Stored entries
···
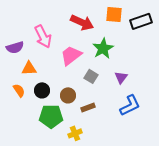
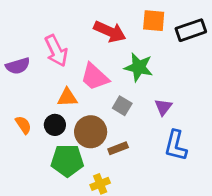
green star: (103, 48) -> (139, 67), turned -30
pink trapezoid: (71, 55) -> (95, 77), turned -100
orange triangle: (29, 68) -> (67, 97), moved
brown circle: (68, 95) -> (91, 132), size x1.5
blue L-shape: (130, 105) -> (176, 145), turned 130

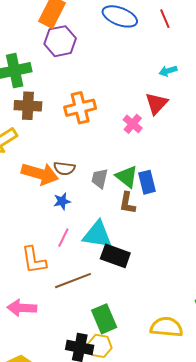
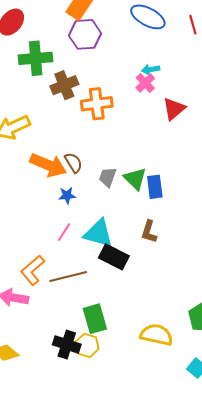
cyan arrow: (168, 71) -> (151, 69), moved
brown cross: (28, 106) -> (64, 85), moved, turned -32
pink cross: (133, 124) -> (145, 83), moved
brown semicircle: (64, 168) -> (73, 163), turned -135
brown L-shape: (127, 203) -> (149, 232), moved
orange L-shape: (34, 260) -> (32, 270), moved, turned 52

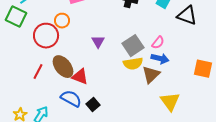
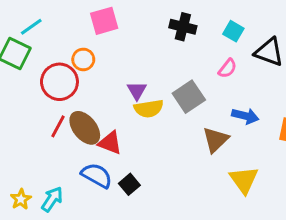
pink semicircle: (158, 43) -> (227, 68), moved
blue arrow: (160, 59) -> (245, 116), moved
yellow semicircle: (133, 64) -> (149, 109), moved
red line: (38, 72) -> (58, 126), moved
···
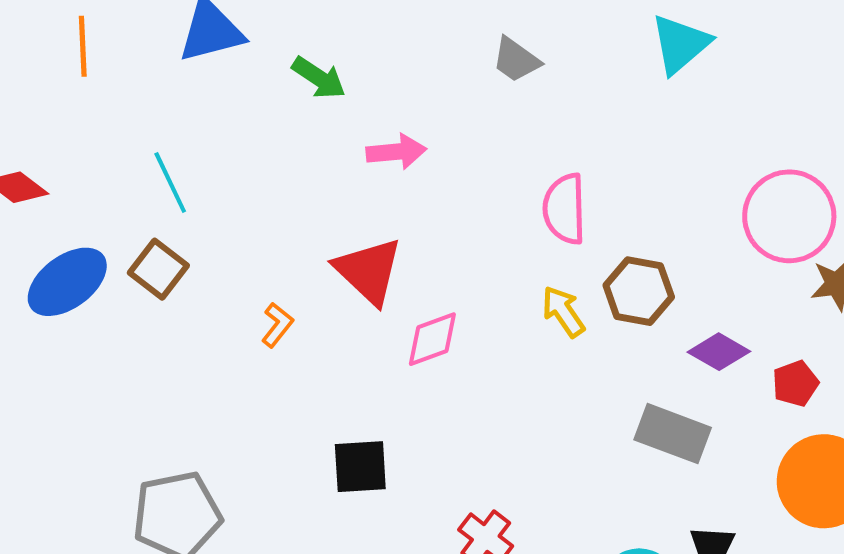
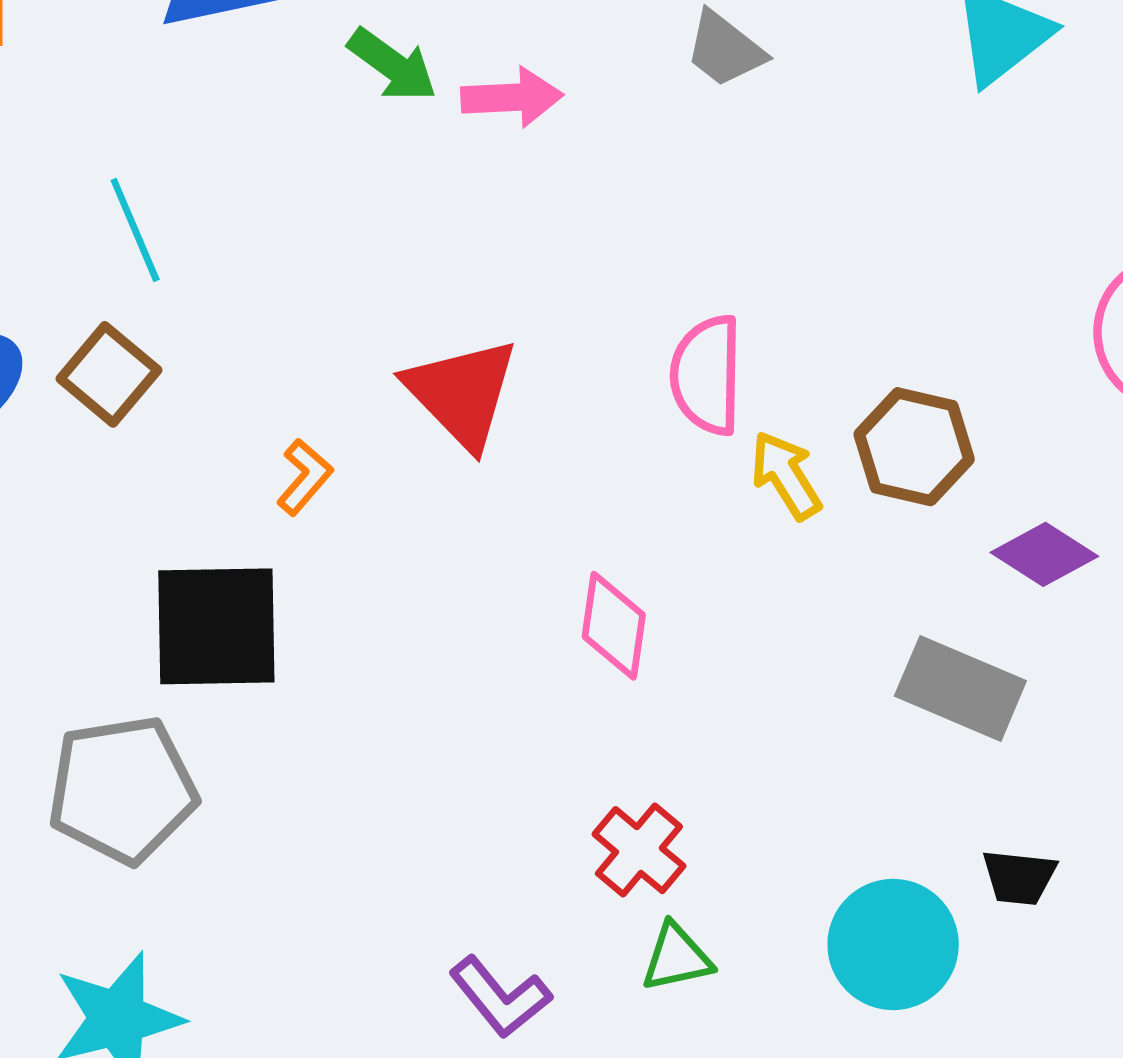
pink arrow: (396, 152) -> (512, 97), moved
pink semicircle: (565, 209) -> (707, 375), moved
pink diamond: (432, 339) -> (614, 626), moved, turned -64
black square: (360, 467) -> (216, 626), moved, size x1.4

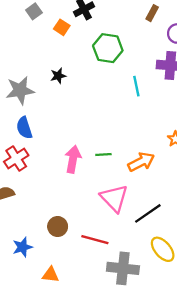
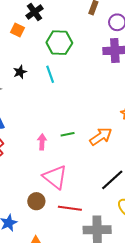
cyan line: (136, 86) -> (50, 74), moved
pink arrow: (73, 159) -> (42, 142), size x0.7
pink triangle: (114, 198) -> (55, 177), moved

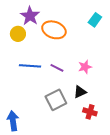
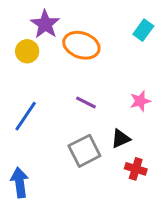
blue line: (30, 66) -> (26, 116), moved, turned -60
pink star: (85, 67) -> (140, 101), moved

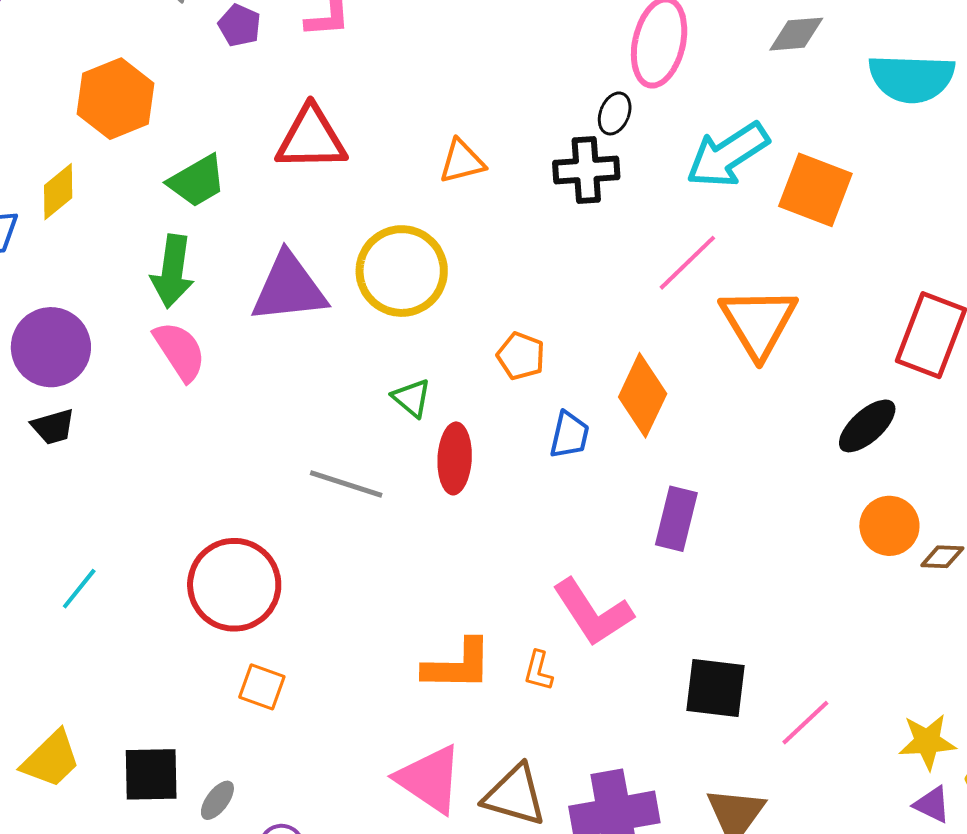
···
Task instructions >>
For this task, write out exactly the lines of the entries above, starting at the line with "yellow semicircle: (133, 64)" and ending at the line with "red line: (38, 72) -> (58, 126), moved", both included, and no others.

Task result >>
yellow semicircle: (133, 64) -> (149, 109), moved
red line: (38, 72) -> (58, 126), moved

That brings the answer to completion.